(Entries taken from a collection)
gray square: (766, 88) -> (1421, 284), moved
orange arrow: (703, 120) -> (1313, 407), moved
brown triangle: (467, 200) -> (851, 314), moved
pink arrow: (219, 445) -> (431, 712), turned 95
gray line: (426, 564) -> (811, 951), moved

- [To do]:
Where does "arrow" appear in the records above? Copy every line that has it.

- [Expected output]:
orange arrow: (703, 120) -> (1313, 407), moved
pink arrow: (219, 445) -> (431, 712), turned 95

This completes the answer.